Exercise: Every line in the records below that holds the word "switch" is to be copied.
>>
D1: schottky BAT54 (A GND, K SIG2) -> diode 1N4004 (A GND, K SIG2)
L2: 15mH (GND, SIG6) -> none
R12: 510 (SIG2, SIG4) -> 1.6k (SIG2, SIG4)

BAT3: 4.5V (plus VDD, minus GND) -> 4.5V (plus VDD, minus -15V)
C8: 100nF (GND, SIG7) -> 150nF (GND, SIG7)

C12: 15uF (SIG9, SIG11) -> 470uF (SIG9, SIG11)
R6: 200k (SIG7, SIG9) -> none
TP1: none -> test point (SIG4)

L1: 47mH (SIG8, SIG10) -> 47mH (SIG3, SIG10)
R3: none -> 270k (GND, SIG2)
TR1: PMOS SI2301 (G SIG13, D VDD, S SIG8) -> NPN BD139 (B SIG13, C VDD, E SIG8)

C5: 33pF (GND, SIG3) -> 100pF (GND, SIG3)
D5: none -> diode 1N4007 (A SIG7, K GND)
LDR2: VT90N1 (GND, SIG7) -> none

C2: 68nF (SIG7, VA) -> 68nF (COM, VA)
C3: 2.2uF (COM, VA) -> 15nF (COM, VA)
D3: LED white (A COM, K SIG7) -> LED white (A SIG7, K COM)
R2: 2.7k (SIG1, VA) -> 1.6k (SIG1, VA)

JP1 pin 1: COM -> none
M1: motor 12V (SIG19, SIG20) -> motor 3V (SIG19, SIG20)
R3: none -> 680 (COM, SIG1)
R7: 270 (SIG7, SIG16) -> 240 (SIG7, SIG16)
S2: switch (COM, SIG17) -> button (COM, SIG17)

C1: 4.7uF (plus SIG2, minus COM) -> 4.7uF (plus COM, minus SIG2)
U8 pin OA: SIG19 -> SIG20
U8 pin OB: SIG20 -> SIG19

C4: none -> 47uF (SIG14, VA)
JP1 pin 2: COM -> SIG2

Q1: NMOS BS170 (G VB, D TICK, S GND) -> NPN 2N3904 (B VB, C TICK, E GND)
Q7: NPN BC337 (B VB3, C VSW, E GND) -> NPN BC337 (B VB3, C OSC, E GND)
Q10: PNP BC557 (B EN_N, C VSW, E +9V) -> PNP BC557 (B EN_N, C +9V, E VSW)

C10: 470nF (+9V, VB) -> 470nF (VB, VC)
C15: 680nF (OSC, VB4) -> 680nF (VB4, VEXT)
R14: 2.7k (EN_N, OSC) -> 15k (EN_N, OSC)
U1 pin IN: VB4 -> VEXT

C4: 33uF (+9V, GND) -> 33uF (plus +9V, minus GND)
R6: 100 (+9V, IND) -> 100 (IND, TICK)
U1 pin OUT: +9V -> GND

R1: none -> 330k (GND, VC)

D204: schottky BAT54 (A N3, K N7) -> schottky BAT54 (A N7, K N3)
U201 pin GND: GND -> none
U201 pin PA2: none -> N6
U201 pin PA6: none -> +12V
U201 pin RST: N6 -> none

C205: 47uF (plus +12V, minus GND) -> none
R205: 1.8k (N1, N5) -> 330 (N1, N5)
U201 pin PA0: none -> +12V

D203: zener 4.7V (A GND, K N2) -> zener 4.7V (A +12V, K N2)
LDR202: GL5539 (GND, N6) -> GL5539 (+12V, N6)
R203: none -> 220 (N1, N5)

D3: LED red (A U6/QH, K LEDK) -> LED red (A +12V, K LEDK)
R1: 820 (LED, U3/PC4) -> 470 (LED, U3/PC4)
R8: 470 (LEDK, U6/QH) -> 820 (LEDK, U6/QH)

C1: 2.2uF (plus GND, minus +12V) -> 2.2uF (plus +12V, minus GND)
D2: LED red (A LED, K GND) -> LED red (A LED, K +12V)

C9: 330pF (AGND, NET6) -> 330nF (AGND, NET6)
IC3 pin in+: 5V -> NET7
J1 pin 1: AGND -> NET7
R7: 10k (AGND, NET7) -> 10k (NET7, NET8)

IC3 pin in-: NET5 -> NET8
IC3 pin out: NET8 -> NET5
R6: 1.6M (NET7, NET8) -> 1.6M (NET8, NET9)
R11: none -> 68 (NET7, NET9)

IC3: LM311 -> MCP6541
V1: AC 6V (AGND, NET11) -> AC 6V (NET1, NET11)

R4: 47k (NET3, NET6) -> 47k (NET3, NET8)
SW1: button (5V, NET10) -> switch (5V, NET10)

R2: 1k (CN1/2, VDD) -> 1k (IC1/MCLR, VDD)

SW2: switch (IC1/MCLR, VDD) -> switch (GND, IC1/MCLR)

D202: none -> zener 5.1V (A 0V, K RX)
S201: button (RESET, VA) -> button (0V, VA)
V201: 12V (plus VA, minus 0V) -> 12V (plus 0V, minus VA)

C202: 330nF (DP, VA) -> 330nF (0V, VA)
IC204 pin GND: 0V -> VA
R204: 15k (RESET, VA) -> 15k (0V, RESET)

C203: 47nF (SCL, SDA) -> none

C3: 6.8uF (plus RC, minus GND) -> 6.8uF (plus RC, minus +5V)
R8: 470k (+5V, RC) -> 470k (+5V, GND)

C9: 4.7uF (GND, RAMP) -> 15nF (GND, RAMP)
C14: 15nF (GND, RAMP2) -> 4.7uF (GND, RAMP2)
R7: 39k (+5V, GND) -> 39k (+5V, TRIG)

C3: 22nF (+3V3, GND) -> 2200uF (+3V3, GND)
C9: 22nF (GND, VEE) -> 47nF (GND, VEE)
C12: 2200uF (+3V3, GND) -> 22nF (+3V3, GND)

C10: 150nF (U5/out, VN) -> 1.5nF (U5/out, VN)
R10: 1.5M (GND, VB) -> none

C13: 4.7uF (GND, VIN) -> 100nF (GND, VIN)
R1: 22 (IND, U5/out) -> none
<<
Response:
S2: switch (COM, SIG17) -> button (COM, SIG17)
SW1: button (5V, NET10) -> switch (5V, NET10)
SW2: switch (IC1/MCLR, VDD) -> switch (GND, IC1/MCLR)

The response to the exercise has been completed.